In the listing that follows, the lines starting at the one containing "camera: 75 degrees right, 0 degrees up" and ending at the one containing "(761, 395) = (376, 573): white" are to be returned exactly, both boundary lines included, and no others.

--- Raw data ---

____

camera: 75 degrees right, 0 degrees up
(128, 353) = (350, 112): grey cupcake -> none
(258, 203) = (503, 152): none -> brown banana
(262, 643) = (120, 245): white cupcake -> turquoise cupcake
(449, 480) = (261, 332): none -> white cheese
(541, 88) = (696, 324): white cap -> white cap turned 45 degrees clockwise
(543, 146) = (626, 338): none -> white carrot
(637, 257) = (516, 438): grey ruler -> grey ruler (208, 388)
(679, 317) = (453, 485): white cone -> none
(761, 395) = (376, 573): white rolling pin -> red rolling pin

____

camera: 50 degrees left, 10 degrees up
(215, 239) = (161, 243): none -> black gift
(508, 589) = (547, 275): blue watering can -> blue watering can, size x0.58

____

--- Task solution ---
camera: 75 degrees right, 0 degrees up
(128, 353) = (350, 112): grey cupcake -> none
(258, 203) = (503, 152): none -> brown banana
(262, 643) = (120, 245): white cupcake -> turquoise cupcake
(449, 480) = (261, 332): none -> white cheese
(541, 88) = (696, 324): white cap -> white cap turned 45 degrees clockwise
(543, 146) = (626, 338): none -> white carrot
(637, 257) = (516, 438): grey ruler -> grey ruler (208, 388)
(679, 317) = (453, 485): white cone -> none
(761, 395) = (376, 573): white rolling pin -> red rolling pin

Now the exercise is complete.